[Record extracts Boundary: Start]

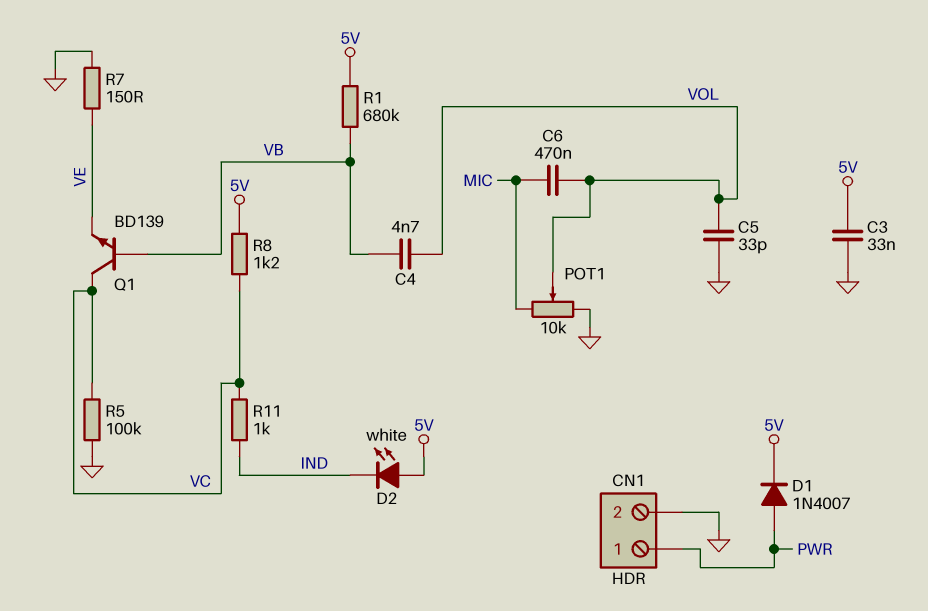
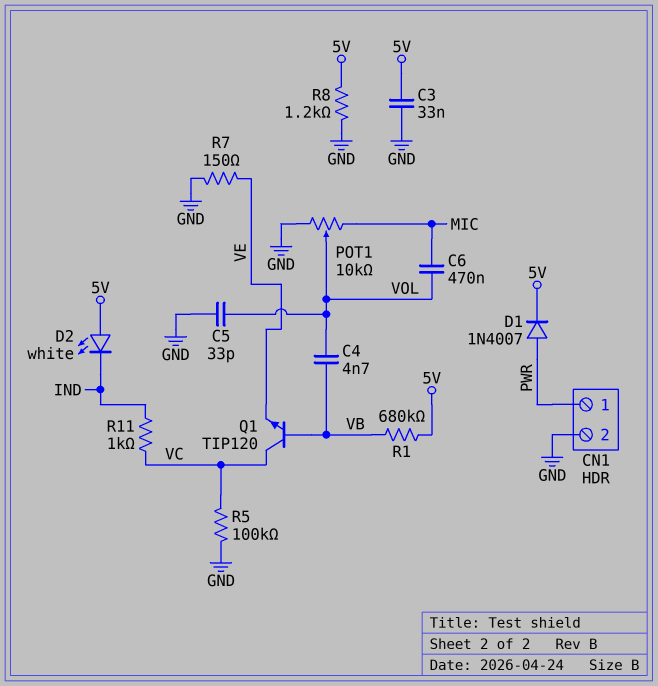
Q1: NPN BD139 (B VB, C VC, E VE) -> NPN TIP120 (B VB, C VC, E VE)
R8: 1.2k (5V, VC) -> 1.2k (5V, GND)

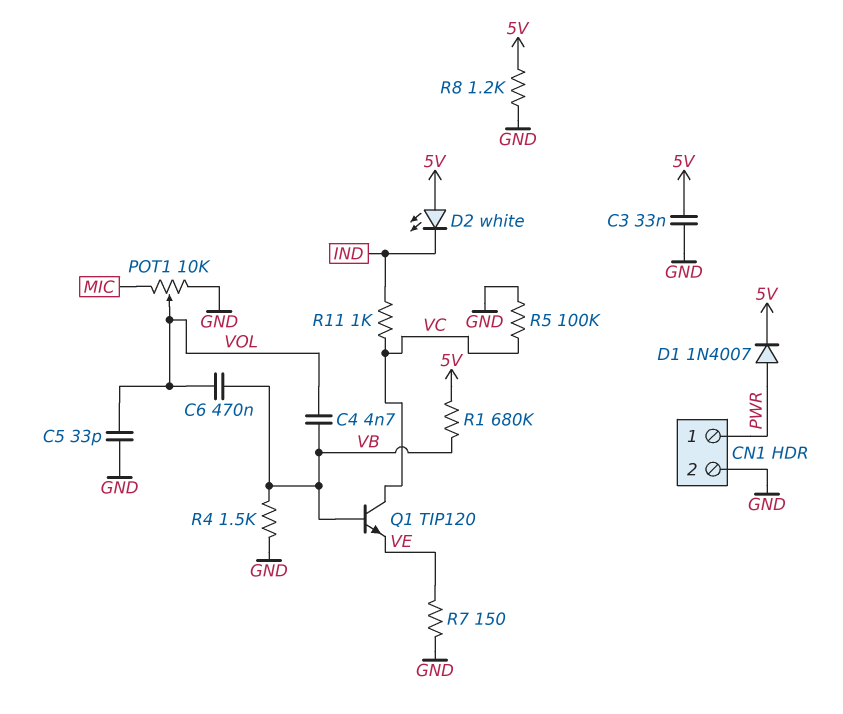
C6: 470nF (MIC, VOL) -> 470nF (VB, VOL)
R4: none -> 1.5k (GND, VB)

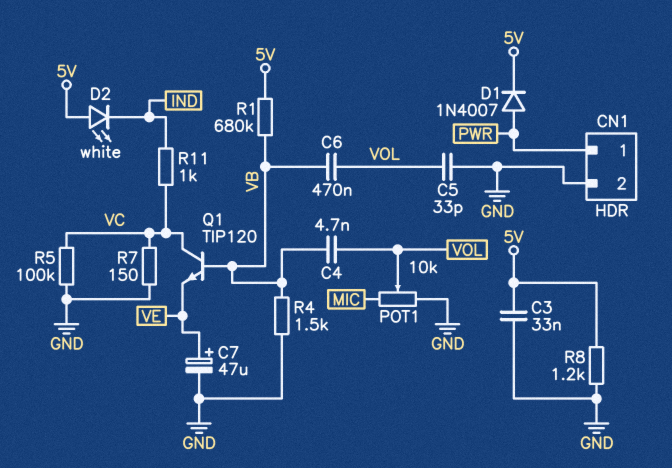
C7: none -> 47uF (plus VE, minus GND)
R7: 150 (GND, VE) -> 150 (GND, VC)

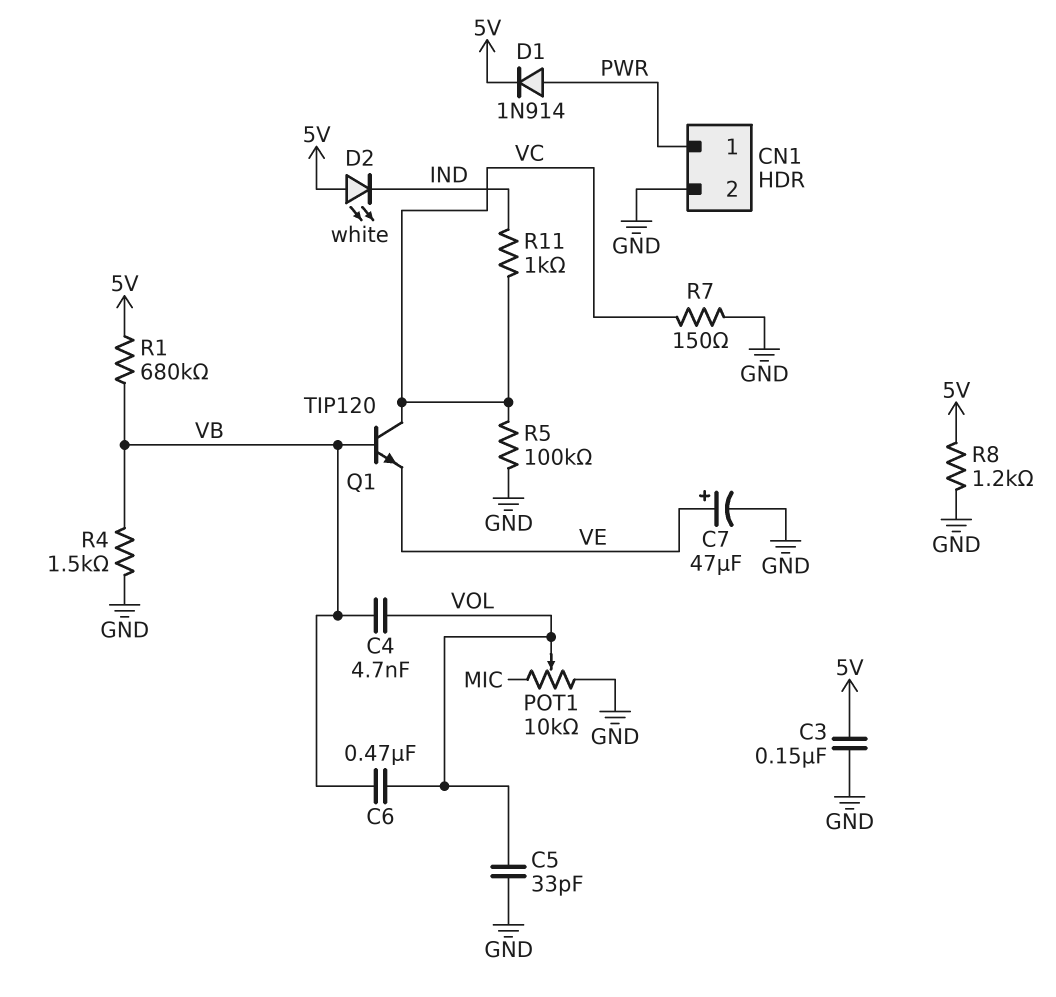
C3: 33nF (5V, GND) -> 150nF (5V, GND)
D1: diode 1N4007 (A PWR, K 5V) -> diode 1N914 (A PWR, K 5V)

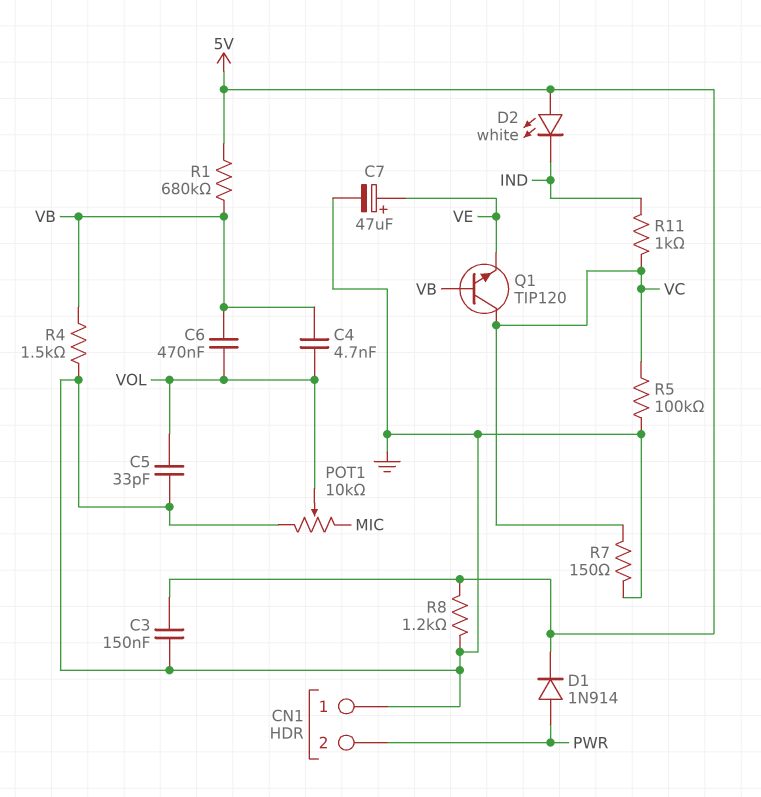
CN1 pin 1: PWR -> GND
CN1 pin 2: GND -> PWR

[Record extracts Boundary: End]

Task brief: Going through the material above, how many lines contain the word "none"? Write only the number.

Result below: 2